◆ WORK INSTRUCTION:
Copy exactly, and copy only, the lines from the one bearing "none -> yellow 1x1 brick [590,646,652,709]" through the final line of the records.

· · ·

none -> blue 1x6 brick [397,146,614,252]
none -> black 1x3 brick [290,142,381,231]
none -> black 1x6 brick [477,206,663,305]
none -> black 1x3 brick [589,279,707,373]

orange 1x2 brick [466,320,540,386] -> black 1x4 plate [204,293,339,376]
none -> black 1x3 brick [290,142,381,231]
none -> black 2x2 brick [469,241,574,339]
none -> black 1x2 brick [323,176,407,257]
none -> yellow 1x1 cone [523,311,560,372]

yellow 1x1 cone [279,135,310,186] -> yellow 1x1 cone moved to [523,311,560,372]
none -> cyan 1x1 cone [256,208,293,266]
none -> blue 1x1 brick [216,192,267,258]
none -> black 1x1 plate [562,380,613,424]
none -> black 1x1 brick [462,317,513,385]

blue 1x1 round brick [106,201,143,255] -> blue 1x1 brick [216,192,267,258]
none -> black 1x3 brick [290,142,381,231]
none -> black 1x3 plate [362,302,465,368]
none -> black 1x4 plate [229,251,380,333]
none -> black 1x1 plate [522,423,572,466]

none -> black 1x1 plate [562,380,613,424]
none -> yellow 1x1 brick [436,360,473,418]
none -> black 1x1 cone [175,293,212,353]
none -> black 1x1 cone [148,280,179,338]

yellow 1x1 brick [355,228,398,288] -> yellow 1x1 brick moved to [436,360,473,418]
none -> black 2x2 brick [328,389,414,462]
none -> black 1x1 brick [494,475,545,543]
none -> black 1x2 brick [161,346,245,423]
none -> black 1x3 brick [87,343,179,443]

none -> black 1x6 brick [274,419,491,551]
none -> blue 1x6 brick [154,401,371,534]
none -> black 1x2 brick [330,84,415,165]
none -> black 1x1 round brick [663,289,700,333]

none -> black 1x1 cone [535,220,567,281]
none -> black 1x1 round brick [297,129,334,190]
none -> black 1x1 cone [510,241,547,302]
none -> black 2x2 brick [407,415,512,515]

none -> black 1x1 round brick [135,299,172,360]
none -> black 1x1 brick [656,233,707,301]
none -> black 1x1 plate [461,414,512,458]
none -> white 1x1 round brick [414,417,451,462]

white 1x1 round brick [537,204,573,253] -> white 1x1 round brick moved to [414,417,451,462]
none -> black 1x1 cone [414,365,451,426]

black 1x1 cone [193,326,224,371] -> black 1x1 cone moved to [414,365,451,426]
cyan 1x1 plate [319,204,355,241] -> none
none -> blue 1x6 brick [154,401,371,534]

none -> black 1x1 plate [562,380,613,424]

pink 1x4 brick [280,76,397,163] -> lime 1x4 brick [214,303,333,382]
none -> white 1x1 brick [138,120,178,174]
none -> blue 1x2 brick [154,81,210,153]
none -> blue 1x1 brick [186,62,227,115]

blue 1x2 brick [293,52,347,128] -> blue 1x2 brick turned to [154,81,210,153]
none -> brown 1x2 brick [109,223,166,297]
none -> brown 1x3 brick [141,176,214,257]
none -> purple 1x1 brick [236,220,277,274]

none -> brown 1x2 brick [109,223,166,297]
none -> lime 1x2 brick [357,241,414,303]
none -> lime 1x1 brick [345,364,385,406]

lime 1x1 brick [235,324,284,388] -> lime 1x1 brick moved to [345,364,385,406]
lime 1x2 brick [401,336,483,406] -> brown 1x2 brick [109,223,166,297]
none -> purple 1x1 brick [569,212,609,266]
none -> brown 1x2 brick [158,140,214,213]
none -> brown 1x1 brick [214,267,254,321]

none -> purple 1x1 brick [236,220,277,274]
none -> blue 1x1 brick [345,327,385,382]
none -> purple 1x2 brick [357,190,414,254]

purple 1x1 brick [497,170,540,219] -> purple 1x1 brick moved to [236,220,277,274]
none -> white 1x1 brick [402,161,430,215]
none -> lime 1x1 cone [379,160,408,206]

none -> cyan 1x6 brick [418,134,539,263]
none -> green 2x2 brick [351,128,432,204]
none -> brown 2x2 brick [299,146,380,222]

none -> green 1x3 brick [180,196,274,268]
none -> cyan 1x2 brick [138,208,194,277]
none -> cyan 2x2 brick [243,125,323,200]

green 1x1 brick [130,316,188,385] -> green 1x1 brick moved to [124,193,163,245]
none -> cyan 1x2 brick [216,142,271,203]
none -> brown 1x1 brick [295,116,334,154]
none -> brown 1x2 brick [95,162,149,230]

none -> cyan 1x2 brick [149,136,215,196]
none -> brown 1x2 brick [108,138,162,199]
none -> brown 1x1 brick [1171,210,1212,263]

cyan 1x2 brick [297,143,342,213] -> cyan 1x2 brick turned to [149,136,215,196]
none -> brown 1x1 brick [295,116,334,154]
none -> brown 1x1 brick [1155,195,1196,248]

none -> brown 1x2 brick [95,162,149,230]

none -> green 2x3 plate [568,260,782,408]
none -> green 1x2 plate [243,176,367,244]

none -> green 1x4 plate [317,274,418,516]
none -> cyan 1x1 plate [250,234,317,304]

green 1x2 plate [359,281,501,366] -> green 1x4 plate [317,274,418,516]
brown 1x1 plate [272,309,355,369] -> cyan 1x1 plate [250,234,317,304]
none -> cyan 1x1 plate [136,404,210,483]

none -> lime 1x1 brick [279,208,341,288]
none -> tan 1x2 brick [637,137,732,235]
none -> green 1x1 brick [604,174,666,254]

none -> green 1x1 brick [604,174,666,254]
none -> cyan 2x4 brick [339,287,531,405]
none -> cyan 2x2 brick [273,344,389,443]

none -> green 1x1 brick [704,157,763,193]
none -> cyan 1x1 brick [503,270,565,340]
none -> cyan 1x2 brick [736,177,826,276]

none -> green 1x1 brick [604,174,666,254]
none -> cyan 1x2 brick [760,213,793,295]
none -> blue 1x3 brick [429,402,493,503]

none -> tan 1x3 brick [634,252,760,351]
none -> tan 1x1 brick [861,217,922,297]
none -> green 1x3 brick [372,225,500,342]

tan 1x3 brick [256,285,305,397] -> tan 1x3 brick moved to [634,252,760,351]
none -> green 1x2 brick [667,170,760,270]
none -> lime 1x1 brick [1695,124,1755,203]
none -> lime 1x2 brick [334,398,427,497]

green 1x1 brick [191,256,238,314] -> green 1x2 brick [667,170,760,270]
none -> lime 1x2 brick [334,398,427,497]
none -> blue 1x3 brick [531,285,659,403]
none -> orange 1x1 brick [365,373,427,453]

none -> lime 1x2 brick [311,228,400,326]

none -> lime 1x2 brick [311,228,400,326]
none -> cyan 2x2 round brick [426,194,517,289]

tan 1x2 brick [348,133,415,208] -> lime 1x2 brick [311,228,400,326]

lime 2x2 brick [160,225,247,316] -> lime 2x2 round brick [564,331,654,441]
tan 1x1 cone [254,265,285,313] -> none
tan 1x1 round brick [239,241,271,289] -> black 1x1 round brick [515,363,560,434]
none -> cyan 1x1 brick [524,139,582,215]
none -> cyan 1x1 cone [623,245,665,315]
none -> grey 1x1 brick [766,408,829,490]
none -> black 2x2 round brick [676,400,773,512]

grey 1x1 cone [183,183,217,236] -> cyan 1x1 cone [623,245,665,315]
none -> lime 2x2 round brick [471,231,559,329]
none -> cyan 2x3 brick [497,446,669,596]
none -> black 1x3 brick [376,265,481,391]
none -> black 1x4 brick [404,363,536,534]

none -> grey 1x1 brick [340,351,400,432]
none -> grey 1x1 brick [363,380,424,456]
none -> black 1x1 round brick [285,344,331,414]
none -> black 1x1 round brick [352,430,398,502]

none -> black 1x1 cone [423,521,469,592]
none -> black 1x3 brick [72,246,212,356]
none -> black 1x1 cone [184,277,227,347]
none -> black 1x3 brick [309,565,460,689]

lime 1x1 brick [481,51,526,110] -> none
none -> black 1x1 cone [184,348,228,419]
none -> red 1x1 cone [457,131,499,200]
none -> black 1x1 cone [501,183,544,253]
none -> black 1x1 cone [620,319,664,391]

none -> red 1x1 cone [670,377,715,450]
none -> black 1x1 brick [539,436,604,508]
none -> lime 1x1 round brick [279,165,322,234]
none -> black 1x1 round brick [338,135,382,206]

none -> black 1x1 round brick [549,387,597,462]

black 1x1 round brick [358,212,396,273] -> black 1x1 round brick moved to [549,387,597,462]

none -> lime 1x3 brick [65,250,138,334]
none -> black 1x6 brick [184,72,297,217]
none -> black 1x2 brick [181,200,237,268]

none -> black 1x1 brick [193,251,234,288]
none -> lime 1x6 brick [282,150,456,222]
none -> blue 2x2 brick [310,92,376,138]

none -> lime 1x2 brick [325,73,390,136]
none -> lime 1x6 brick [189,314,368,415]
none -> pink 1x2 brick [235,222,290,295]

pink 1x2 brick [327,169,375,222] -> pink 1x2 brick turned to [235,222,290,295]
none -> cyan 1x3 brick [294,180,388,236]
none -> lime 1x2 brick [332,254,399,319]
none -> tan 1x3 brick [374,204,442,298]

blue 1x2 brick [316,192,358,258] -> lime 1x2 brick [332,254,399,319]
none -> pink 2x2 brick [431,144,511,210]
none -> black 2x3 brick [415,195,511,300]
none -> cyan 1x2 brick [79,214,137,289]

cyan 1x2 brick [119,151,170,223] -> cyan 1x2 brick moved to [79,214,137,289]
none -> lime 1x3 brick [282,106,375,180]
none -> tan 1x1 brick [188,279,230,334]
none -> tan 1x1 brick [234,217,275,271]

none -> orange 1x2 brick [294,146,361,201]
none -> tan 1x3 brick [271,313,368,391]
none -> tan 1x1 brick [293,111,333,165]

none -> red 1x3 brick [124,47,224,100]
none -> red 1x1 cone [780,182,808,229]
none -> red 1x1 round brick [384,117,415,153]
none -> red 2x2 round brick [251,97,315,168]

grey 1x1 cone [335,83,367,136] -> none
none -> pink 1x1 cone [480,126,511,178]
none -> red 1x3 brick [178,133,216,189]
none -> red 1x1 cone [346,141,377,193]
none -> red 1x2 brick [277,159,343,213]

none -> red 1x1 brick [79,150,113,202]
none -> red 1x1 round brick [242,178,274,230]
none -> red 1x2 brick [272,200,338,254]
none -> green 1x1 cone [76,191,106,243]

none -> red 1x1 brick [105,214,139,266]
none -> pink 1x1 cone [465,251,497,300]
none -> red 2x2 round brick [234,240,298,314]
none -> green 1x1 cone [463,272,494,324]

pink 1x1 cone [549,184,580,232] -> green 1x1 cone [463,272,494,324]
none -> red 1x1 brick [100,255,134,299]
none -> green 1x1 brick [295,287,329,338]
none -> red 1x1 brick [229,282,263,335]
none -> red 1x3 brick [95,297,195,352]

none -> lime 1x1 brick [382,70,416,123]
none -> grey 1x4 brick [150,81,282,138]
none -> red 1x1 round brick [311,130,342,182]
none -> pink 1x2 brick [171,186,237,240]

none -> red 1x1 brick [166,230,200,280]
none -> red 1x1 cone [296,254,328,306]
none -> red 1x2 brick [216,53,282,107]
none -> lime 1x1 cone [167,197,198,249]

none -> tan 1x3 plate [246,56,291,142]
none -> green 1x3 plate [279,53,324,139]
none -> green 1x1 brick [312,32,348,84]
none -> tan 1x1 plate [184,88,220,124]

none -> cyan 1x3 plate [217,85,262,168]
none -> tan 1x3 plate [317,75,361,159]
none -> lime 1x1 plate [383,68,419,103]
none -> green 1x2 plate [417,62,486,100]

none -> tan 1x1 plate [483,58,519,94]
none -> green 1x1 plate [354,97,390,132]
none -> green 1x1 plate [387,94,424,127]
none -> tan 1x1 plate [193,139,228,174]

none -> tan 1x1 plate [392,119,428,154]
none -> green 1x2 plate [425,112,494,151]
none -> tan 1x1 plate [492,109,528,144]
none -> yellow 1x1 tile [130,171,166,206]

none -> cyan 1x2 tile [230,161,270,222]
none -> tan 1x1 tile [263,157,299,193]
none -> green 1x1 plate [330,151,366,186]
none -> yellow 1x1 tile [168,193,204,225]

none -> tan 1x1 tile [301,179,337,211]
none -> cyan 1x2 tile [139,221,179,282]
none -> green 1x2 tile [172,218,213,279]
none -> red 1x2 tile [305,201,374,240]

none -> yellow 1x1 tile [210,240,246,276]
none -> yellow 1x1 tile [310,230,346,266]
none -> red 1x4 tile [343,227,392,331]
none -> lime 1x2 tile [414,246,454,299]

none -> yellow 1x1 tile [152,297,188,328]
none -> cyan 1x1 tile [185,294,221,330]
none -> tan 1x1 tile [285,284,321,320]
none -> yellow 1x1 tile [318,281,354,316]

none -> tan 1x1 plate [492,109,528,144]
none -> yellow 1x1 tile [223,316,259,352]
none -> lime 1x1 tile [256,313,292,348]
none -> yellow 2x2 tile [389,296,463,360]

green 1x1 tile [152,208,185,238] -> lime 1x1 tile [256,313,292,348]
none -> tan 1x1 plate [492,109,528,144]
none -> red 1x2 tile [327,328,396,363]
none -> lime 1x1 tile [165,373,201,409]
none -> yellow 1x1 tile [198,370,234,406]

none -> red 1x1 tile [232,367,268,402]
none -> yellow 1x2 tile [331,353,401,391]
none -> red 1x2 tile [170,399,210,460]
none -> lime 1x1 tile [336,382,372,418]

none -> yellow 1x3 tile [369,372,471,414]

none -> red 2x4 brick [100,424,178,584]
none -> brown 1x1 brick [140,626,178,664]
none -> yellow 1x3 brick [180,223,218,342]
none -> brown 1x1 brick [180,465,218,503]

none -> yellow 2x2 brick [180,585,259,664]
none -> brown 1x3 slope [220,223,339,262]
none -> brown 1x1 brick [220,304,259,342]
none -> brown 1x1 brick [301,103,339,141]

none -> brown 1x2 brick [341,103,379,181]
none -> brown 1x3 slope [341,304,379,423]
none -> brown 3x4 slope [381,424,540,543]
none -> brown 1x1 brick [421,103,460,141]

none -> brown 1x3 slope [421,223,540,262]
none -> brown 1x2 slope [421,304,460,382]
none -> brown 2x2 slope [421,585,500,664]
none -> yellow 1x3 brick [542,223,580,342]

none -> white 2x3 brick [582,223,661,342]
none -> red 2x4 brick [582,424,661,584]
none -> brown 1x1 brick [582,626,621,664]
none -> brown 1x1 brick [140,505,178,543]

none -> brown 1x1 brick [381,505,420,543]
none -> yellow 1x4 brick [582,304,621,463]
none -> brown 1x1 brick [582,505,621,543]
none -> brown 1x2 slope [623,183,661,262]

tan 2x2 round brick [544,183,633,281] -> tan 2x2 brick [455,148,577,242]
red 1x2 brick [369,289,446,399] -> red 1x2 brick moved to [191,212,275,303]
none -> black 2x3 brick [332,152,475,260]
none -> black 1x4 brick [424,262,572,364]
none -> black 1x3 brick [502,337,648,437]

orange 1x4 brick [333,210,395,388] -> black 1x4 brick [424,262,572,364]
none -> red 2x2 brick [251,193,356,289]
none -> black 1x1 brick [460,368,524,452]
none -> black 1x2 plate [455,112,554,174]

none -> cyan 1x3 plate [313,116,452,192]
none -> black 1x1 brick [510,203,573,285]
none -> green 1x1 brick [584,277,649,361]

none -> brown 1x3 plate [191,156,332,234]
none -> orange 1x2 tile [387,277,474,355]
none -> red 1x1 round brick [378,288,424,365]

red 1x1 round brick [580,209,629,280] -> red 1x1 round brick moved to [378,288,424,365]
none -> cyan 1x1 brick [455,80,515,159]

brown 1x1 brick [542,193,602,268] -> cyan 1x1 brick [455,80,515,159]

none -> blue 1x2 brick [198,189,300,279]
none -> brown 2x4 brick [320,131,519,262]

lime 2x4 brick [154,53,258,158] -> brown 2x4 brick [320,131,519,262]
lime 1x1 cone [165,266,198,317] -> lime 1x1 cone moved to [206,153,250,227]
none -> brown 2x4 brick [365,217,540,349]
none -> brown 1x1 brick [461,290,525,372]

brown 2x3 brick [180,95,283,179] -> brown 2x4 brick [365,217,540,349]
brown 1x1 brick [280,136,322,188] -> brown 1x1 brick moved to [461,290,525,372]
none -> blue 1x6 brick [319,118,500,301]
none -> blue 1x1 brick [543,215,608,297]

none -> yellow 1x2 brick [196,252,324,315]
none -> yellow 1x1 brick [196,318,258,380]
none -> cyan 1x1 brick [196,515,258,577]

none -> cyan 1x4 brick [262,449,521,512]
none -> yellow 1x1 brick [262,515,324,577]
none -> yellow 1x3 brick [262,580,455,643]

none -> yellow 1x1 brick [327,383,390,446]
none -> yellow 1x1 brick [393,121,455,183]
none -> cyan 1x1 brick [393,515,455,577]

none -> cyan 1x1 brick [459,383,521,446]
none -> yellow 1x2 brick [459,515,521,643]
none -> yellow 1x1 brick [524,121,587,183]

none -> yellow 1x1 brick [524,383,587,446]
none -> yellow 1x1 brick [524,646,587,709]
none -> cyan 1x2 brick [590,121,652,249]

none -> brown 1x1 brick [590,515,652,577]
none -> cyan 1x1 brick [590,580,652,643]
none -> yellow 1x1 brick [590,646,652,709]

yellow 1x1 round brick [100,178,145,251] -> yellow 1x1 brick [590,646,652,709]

· · ·

◆ SOLUTION FOR THIS TASK:
none -> yellow 1x1 brick [590,646,652,709]

yellow 1x1 round brick [100,178,145,251] -> yellow 1x1 brick [590,646,652,709]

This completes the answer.